RECORDED DATA
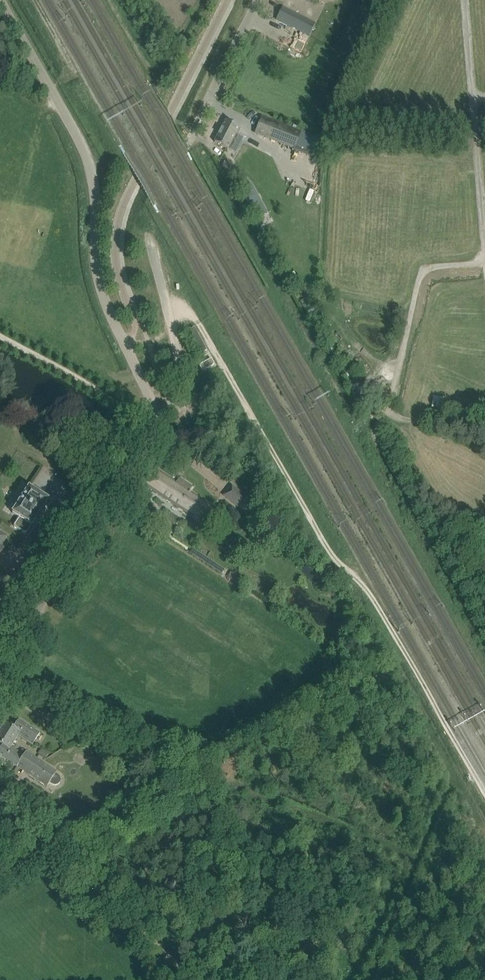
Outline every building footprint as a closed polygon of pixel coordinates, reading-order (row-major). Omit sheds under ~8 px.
[(282,7),(276,19),(298,30),(305,18),(282,7)] [(314,154),(319,141),(261,118),(255,132),(295,148),(295,147),(314,154)] [(239,127),(226,120),(214,142),(227,149),(239,127)] [(302,162),(309,165),(312,158),(305,155),(302,162)] [(211,359),(199,366),(202,372),(215,365),(211,359)] [(433,395),(433,406),(445,407),(446,395),(433,395)] [(140,483),(200,522),(211,505),(190,491),(193,486),(179,478),(176,482),(152,466),(140,483)] [(232,485),(224,495),(238,507),(247,497),(232,485)] [(27,533),(27,532),(48,500),(26,486),(7,516),(15,522),(12,526),(24,533),(25,533),(26,533),(27,533)] [(20,732),(18,735),(32,744),(40,733),(19,719),(13,728),(20,732)] [(13,728),(5,723),(0,730),(0,743),(2,745),(0,748),(0,756),(16,766),(26,752),(26,751),(24,755),(11,747),(18,735),(20,732),(13,728)] [(72,738),(64,726),(55,732),(63,744),(72,738)] [(26,752),(16,766),(47,786),(57,771),(26,752)]
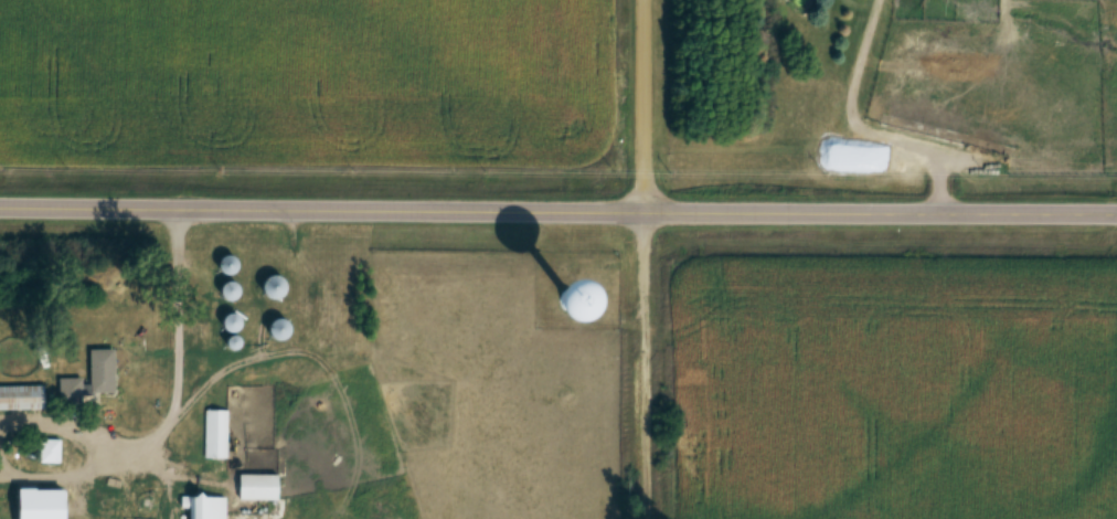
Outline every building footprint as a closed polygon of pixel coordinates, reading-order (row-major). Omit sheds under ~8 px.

EXERCISE REQUIREMENTS
Pictures aside, please output the whole listing exactly as it appears above.

THE ANSWER
Outline every building footprint as a closed polygon of pixel coordinates, reading-order (row-major). Omit sheds under ~8 px.
[(282,7),(276,19),(298,30),(305,18),(282,7)] [(314,154),(319,141),(261,118),(255,132),(295,148),(295,147),(314,154)] [(239,127),(226,120),(214,142),(227,149),(239,127)] [(302,162),(309,165),(312,158),(305,155),(302,162)] [(211,359),(199,366),(202,372),(215,365),(211,359)] [(433,395),(433,406),(445,407),(446,395),(433,395)] [(140,483),(200,522),(211,505),(190,491),(193,486),(179,478),(176,482),(152,466),(140,483)] [(232,485),(224,495),(238,507),(247,497),(232,485)] [(27,533),(27,532),(48,500),(26,486),(7,516),(15,522),(12,526),(24,533),(25,533),(26,533),(27,533)] [(20,732),(18,735),(32,744),(40,733),(19,719),(13,728),(20,732)] [(13,728),(5,723),(0,730),(0,743),(2,745),(0,748),(0,756),(16,766),(26,752),(26,751),(24,755),(11,747),(18,735),(20,732),(13,728)] [(72,738),(64,726),(55,732),(63,744),(72,738)] [(26,752),(16,766),(47,786),(57,771),(26,752)]
Outline every building footprint as a closed polygon of pixel coordinates, reading-order (row-major). Omit sheds under ~8 px.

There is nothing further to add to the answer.